== THE REQUEST ==
Please copy the listing lines between the line holding "green star: rotated" and the line holding "green circle: moved 55 px right", inclusive, with every "cyan" renamed to "teal" and nothing else altered. Omit the pictures from your answer.
[BEGIN EXERCISE INPUT]
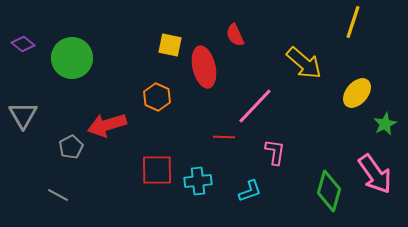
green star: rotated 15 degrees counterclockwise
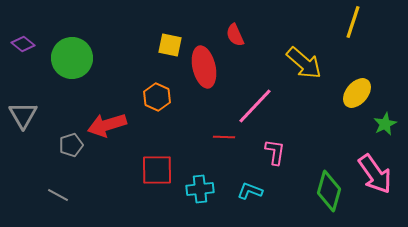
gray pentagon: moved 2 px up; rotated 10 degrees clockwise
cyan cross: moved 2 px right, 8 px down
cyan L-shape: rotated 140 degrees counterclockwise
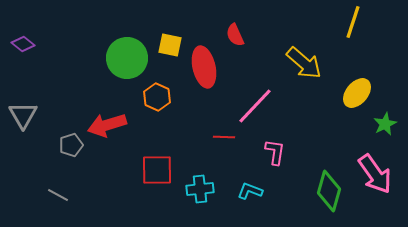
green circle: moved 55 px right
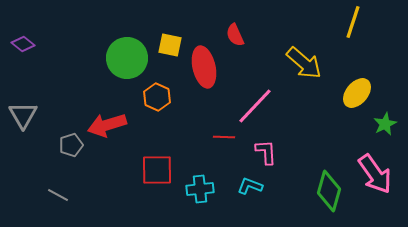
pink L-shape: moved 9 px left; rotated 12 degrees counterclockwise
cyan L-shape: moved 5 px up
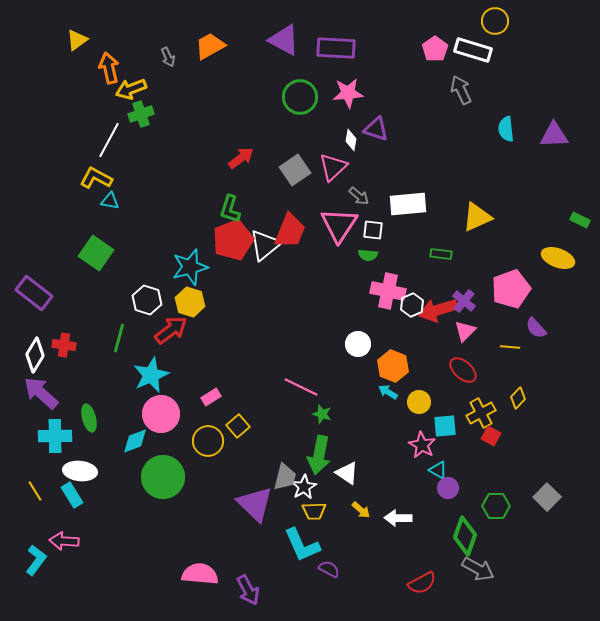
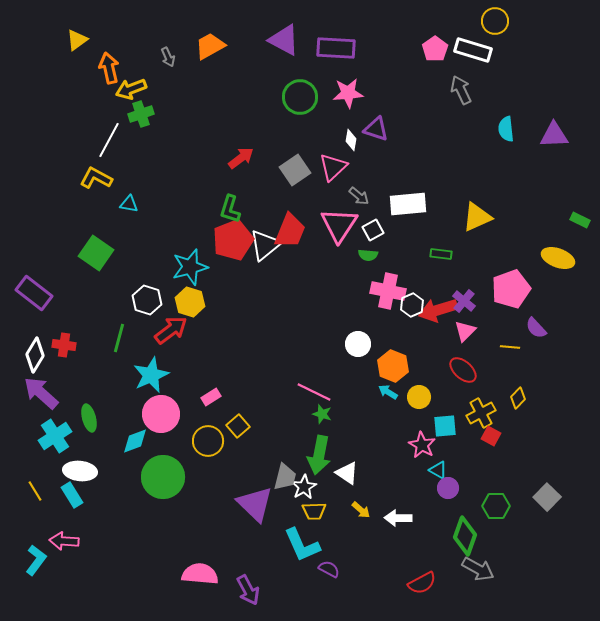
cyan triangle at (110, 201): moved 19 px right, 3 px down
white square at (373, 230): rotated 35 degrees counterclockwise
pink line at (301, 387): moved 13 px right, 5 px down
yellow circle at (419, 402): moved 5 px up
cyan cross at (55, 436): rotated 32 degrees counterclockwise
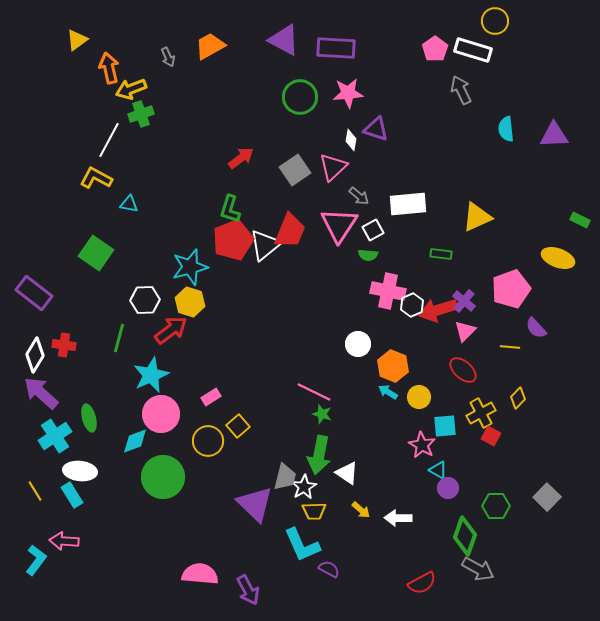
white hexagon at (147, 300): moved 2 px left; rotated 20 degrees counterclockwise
[END EXERCISE INPUT]
[BEGIN EXERCISE INPUT]
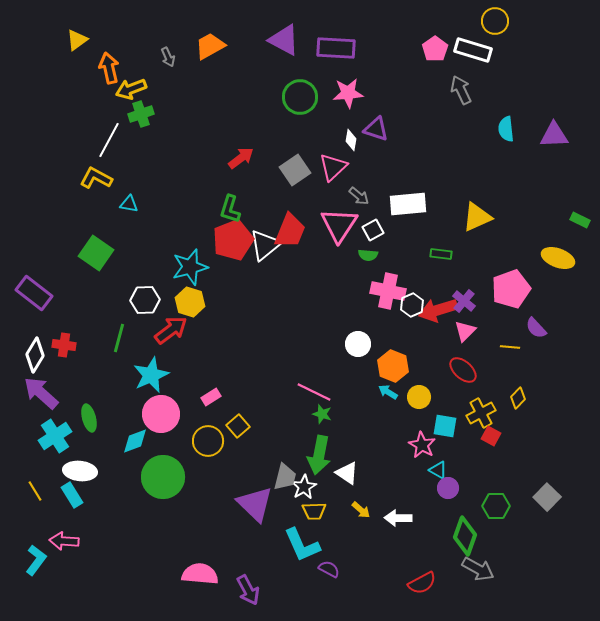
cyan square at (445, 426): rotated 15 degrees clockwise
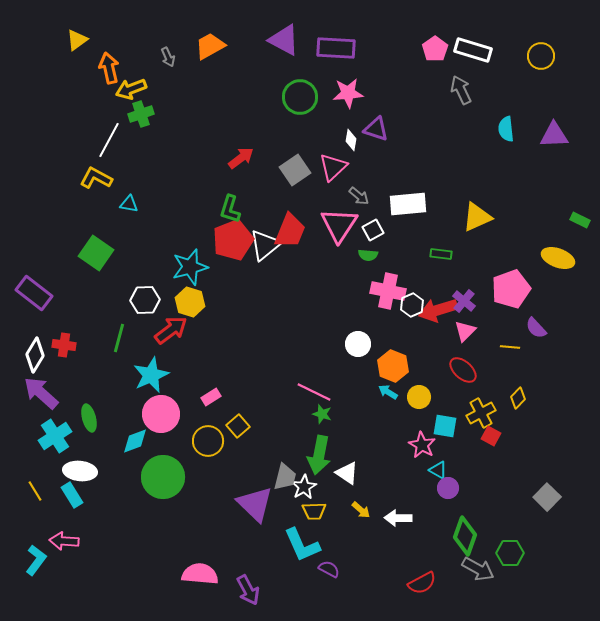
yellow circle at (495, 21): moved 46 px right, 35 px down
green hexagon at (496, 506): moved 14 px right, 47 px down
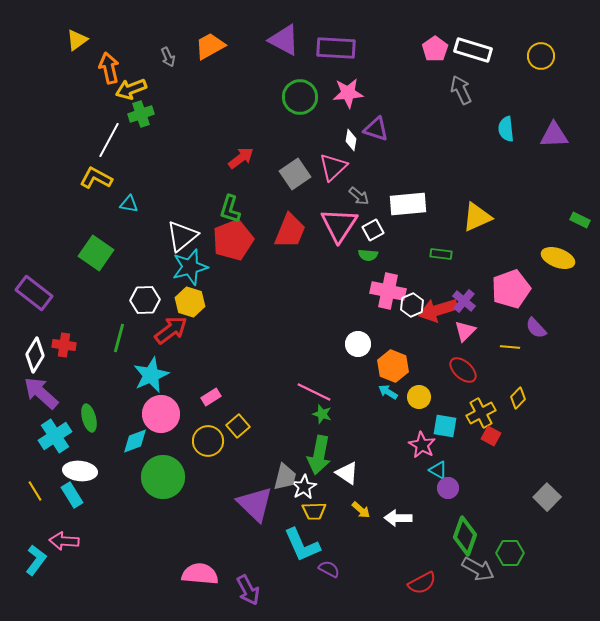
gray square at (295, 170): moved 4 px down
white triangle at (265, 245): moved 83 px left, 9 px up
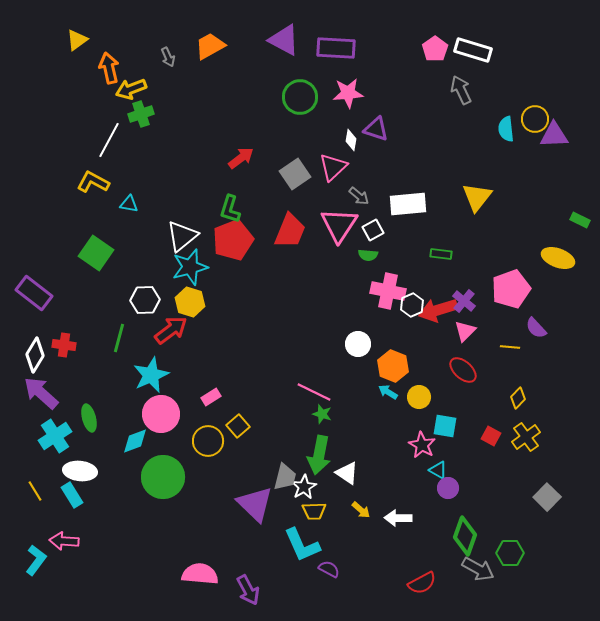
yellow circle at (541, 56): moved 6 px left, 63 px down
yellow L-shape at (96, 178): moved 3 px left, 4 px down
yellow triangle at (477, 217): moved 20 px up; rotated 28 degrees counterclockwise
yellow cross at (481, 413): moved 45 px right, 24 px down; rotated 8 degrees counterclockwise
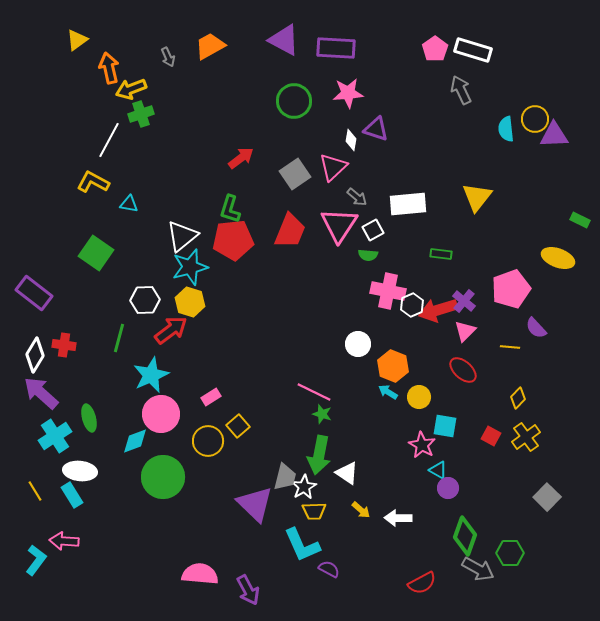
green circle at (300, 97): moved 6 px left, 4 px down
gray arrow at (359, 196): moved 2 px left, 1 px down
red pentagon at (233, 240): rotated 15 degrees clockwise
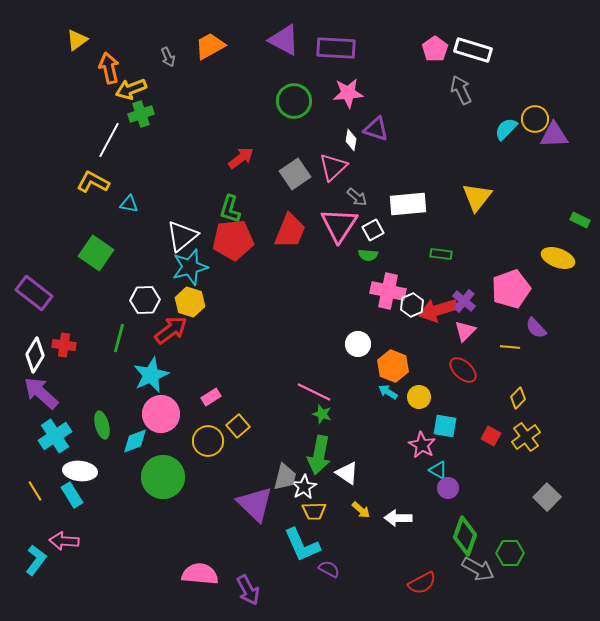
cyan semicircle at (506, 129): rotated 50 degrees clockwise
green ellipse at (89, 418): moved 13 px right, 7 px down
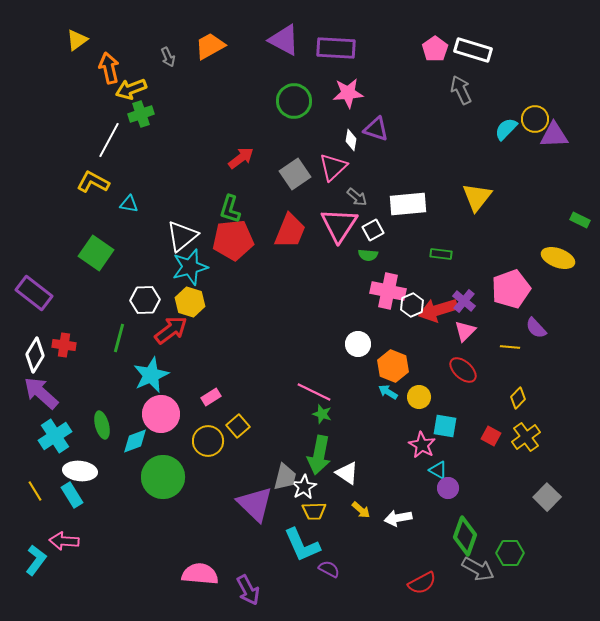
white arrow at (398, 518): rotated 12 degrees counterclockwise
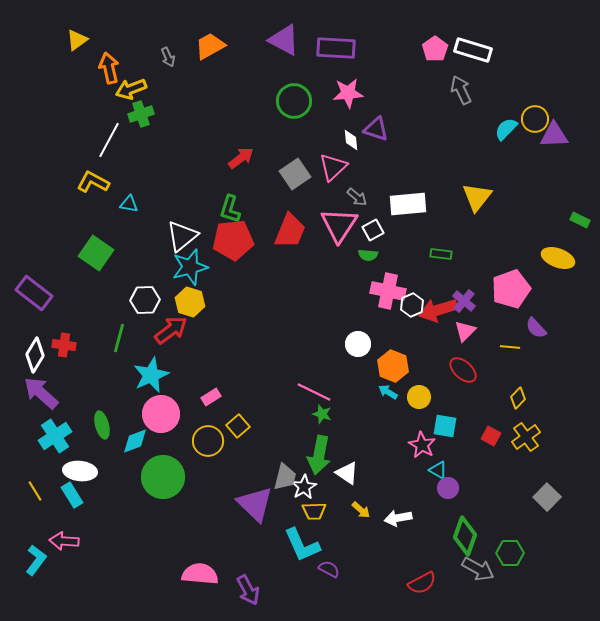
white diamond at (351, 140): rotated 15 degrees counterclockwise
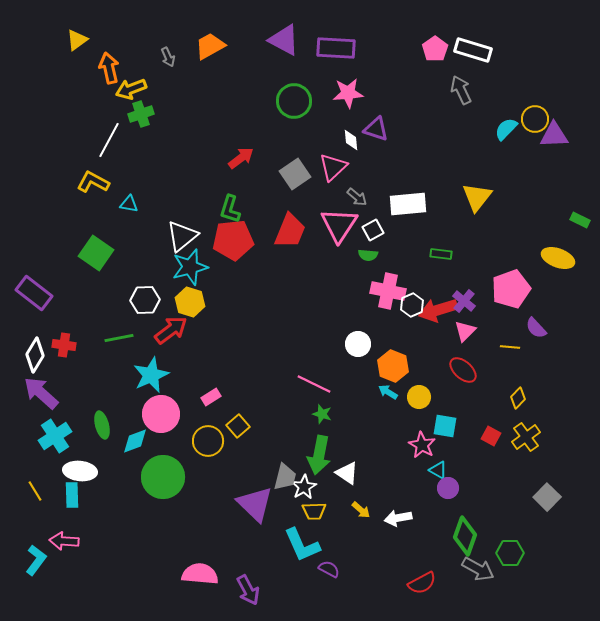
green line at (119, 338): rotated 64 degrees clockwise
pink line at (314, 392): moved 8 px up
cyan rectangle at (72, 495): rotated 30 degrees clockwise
[END EXERCISE INPUT]
[BEGIN EXERCISE INPUT]
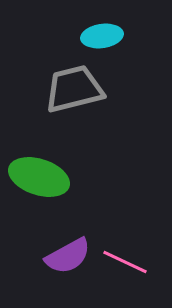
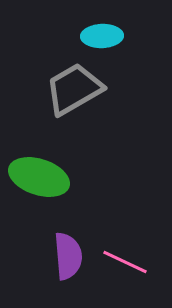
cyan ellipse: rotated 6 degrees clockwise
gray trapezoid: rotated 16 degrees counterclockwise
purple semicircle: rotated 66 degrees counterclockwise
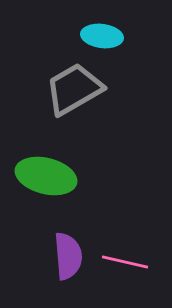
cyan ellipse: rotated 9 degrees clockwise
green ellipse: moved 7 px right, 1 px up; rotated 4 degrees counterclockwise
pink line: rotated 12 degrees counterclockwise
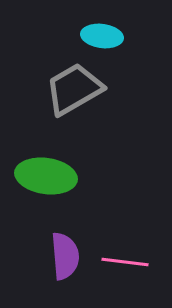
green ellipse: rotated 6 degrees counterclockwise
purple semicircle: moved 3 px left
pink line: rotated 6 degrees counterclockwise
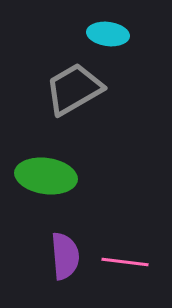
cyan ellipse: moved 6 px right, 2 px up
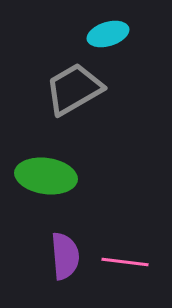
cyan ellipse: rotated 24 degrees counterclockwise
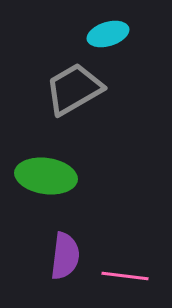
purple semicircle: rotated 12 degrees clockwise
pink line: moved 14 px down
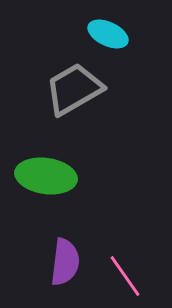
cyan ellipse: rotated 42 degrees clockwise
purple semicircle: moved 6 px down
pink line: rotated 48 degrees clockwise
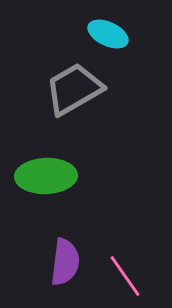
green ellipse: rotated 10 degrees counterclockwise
[END EXERCISE INPUT]
== THE REPLY ==
green star: rotated 15 degrees counterclockwise
gray pentagon: moved 2 px up; rotated 10 degrees clockwise
teal cross: moved 2 px right, 8 px down
teal L-shape: rotated 140 degrees counterclockwise
green circle: moved 55 px right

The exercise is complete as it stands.